┌──

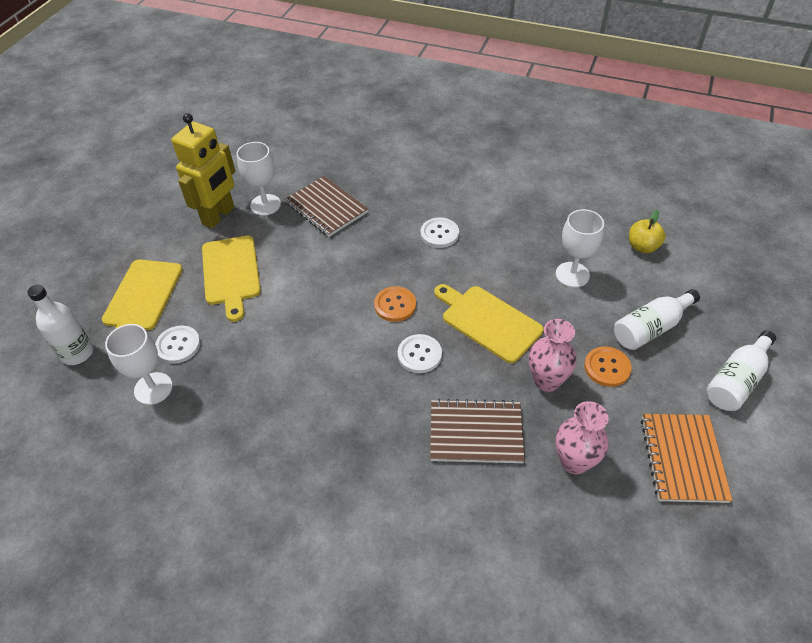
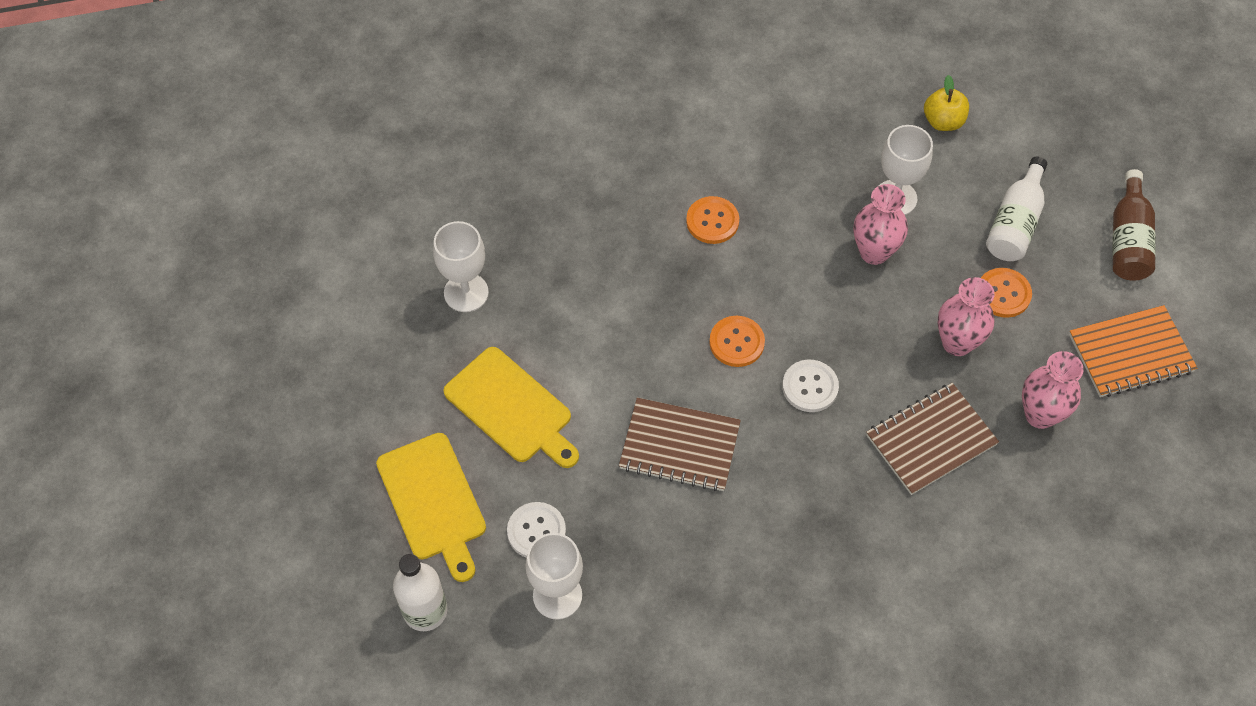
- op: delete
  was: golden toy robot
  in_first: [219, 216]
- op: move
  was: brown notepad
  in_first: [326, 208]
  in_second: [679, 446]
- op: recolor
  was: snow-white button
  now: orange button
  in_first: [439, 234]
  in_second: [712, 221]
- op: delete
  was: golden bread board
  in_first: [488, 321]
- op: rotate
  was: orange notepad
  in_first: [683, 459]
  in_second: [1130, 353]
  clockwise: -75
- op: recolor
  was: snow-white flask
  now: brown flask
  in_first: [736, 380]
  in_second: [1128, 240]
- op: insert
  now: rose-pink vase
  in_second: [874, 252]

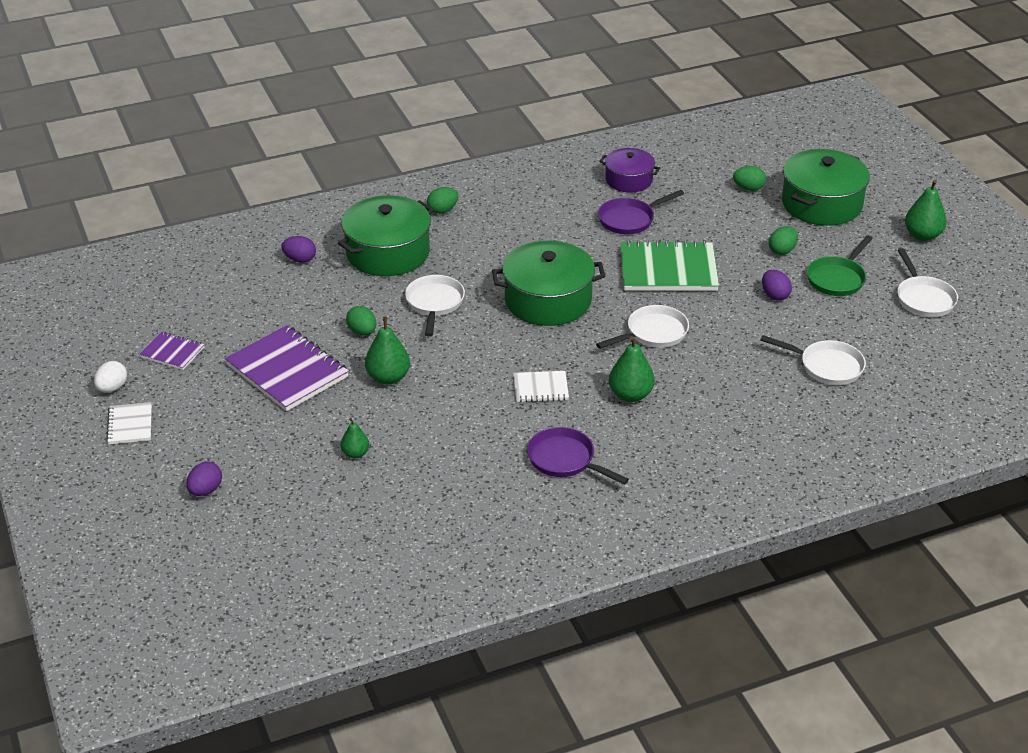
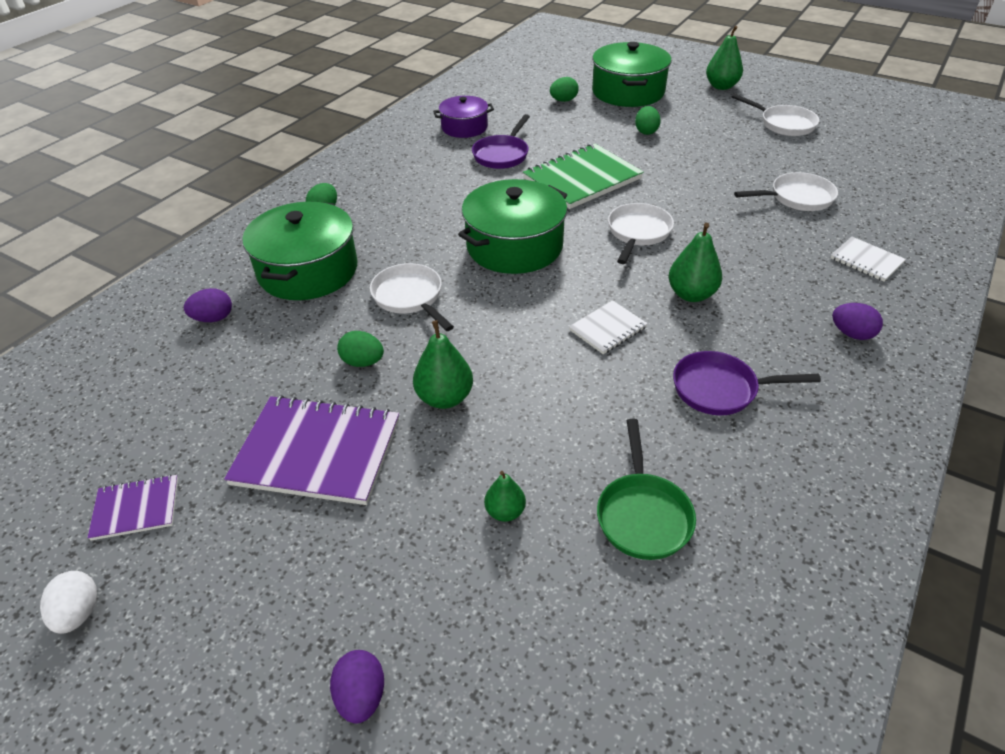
- op: move
  was: snow-white notepad
  in_first: [130, 425]
  in_second: [866, 261]
- op: move
  was: purple toy egg
  in_first: [775, 295]
  in_second: [851, 334]
- op: move
  was: leaf-green skillet
  in_first: [837, 279]
  in_second: [643, 515]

└──

GOAL OF THE EXERCISE
Please repeat every line of the material above exactly and without its pictures.

COMPLETED EXERCISE
- op: delete
  was: golden toy robot
  in_first: [219, 216]
- op: move
  was: brown notepad
  in_first: [326, 208]
  in_second: [679, 446]
- op: recolor
  was: snow-white button
  now: orange button
  in_first: [439, 234]
  in_second: [712, 221]
- op: delete
  was: golden bread board
  in_first: [488, 321]
- op: rotate
  was: orange notepad
  in_first: [683, 459]
  in_second: [1130, 353]
  clockwise: -75
- op: recolor
  was: snow-white flask
  now: brown flask
  in_first: [736, 380]
  in_second: [1128, 240]
- op: insert
  now: rose-pink vase
  in_second: [874, 252]

- op: move
  was: snow-white notepad
  in_first: [130, 425]
  in_second: [866, 261]
- op: move
  was: purple toy egg
  in_first: [775, 295]
  in_second: [851, 334]
- op: move
  was: leaf-green skillet
  in_first: [837, 279]
  in_second: [643, 515]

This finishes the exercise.